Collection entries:
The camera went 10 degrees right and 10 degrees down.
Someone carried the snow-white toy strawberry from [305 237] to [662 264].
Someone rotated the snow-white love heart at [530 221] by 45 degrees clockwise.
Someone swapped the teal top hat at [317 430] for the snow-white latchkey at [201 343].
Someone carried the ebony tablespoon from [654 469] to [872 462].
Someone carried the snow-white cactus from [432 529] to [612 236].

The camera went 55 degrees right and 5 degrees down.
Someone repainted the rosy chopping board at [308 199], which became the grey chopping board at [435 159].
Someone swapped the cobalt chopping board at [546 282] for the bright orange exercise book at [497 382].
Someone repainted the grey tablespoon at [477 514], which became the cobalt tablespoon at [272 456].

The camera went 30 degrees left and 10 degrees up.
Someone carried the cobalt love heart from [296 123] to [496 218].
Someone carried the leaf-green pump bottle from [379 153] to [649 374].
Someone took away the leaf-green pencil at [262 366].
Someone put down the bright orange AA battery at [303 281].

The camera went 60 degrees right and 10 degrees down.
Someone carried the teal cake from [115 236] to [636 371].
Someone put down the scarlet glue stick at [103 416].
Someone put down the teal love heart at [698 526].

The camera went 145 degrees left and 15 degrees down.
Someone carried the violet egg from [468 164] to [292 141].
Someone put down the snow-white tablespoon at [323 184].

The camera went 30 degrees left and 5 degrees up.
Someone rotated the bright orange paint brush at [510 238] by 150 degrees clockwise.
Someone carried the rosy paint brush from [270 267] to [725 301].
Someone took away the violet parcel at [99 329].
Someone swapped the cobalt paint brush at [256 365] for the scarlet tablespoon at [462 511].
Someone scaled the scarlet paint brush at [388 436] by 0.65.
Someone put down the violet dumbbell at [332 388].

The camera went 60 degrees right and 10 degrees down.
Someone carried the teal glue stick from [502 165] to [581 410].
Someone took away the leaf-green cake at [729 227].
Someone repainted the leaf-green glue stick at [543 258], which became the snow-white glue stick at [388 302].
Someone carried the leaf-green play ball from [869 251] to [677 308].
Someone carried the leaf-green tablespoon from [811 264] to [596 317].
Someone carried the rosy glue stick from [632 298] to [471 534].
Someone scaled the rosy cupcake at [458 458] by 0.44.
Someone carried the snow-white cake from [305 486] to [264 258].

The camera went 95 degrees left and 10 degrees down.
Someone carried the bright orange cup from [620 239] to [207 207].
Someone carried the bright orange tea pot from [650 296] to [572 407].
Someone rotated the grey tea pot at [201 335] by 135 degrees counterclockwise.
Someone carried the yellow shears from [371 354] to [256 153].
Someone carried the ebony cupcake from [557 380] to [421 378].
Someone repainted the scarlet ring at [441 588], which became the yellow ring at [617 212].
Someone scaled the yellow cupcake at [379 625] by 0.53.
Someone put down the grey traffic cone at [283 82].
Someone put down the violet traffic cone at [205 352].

◆ Task prompt
Reproduce each entry above exactly, keeping every character.

◆ Answer to this task
The camera went 10 degrees right and 10 degrees down.
Someone carried the snow-white toy strawberry from [305 237] to [662 264].
Someone rotated the snow-white love heart at [530 221] by 45 degrees clockwise.
Someone swapped the teal top hat at [317 430] for the snow-white latchkey at [201 343].
Someone carried the ebony tablespoon from [654 469] to [872 462].
Someone carried the snow-white cactus from [432 529] to [612 236].

The camera went 55 degrees right and 5 degrees down.
Someone repainted the rosy chopping board at [308 199], which became the grey chopping board at [435 159].
Someone swapped the cobalt chopping board at [546 282] for the bright orange exercise book at [497 382].
Someone repainted the grey tablespoon at [477 514], which became the cobalt tablespoon at [272 456].

The camera went 30 degrees left and 10 degrees up.
Someone carried the cobalt love heart from [296 123] to [496 218].
Someone carried the leaf-green pump bottle from [379 153] to [649 374].
Someone took away the leaf-green pencil at [262 366].
Someone put down the bright orange AA battery at [303 281].

The camera went 60 degrees right and 10 degrees down.
Someone carried the teal cake from [115 236] to [636 371].
Someone put down the scarlet glue stick at [103 416].
Someone put down the teal love heart at [698 526].

The camera went 145 degrees left and 15 degrees down.
Someone carried the violet egg from [468 164] to [292 141].
Someone put down the snow-white tablespoon at [323 184].

The camera went 30 degrees left and 5 degrees up.
Someone rotated the bright orange paint brush at [510 238] by 150 degrees clockwise.
Someone carried the rosy paint brush from [270 267] to [725 301].
Someone took away the violet parcel at [99 329].
Someone swapped the cobalt paint brush at [256 365] for the scarlet tablespoon at [462 511].
Someone scaled the scarlet paint brush at [388 436] by 0.65.
Someone put down the violet dumbbell at [332 388].

The camera went 60 degrees right and 10 degrees down.
Someone carried the teal glue stick from [502 165] to [581 410].
Someone took away the leaf-green cake at [729 227].
Someone repainted the leaf-green glue stick at [543 258], which became the snow-white glue stick at [388 302].
Someone carried the leaf-green play ball from [869 251] to [677 308].
Someone carried the leaf-green tablespoon from [811 264] to [596 317].
Someone carried the rosy glue stick from [632 298] to [471 534].
Someone scaled the rosy cupcake at [458 458] by 0.44.
Someone carried the snow-white cake from [305 486] to [264 258].

The camera went 95 degrees left and 10 degrees down.
Someone carried the bright orange cup from [620 239] to [207 207].
Someone carried the bright orange tea pot from [650 296] to [572 407].
Someone rotated the grey tea pot at [201 335] by 135 degrees counterclockwise.
Someone carried the yellow shears from [371 354] to [256 153].
Someone carried the ebony cupcake from [557 380] to [421 378].
Someone repainted the scarlet ring at [441 588], which became the yellow ring at [617 212].
Someone scaled the yellow cupcake at [379 625] by 0.53.
Someone put down the grey traffic cone at [283 82].
Someone put down the violet traffic cone at [205 352].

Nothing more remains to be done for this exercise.